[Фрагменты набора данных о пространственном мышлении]
**********
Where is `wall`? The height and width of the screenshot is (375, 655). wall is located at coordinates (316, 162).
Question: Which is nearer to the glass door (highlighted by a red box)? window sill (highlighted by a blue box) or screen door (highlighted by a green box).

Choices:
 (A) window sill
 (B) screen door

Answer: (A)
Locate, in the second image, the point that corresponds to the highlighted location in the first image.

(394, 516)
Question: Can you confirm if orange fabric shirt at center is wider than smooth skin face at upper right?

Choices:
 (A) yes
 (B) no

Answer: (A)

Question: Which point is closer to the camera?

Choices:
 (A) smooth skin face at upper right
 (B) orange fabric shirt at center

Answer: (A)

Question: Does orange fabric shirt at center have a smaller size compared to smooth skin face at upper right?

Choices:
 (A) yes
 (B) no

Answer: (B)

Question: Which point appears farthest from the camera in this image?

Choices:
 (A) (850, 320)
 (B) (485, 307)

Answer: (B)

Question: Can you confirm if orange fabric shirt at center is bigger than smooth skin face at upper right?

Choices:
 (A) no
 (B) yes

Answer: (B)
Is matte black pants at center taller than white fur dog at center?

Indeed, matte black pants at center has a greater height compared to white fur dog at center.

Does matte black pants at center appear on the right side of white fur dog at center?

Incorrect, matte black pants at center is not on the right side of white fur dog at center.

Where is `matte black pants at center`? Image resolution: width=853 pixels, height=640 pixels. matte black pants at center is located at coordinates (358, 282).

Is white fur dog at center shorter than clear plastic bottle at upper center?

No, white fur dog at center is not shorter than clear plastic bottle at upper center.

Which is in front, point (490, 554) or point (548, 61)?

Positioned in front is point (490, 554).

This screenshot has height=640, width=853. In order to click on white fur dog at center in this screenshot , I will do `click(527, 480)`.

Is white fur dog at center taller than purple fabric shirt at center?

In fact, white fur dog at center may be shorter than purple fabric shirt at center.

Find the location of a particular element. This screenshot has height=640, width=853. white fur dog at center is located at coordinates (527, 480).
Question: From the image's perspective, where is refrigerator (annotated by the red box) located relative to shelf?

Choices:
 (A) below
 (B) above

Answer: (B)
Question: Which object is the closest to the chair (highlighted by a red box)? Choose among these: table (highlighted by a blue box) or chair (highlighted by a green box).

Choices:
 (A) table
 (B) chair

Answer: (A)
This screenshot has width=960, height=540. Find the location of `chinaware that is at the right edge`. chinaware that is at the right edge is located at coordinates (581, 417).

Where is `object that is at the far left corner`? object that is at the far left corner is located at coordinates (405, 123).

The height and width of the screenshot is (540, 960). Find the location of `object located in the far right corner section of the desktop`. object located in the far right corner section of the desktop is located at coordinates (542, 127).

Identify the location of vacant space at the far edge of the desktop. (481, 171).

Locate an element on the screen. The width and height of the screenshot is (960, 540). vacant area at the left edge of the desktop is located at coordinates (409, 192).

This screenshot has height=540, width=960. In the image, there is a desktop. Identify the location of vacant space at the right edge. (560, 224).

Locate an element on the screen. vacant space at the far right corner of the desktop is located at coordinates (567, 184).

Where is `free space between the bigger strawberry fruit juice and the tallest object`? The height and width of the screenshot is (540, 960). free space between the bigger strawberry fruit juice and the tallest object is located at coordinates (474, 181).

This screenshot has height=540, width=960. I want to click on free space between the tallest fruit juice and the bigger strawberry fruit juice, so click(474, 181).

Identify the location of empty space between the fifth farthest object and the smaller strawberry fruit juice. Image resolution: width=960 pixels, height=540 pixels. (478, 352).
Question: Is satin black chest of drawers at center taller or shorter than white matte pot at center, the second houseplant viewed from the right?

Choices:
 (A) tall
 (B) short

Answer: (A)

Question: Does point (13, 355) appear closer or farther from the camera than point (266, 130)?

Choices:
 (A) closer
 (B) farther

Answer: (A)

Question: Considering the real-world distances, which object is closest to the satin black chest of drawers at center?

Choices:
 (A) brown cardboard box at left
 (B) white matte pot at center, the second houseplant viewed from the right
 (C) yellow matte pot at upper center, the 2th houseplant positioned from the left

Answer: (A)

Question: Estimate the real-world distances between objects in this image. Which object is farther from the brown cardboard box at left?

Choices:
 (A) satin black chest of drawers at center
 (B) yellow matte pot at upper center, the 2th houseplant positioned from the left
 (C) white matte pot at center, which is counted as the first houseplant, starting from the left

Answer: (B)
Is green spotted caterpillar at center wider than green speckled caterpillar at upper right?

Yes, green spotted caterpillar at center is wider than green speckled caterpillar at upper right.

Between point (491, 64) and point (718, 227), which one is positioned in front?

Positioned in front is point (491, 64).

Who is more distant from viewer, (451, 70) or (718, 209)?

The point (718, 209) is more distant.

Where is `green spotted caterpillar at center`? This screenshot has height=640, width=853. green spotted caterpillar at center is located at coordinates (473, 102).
**********
** ПИСЬМЕННОЕ ЗАДАНИЕ **
Выпишите, пожалуйста, из записей выше все строки, в которых встречается слово «green».

** ВЫПОЛНЕННОЕ УПРАЖНЕНИЕ **
Question: Which is nearer to the glass door (highlighted by a red box)? window sill (highlighted by a blue box) or screen door (highlighted by a green box).
Question: Which object is the closest to the chair (highlighted by a red box)? Choose among these: table (highlighted by a blue box) or chair (highlighted by a green box).
Is green spotted caterpillar at center wider than green speckled caterpillar at upper right?
Yes, green spotted caterpillar at center is wider than green speckled caterpillar at upper right.
Where is `green spotted caterpillar at center`? This screenshot has height=640, width=853. green spotted caterpillar at center is located at coordinates (473, 102).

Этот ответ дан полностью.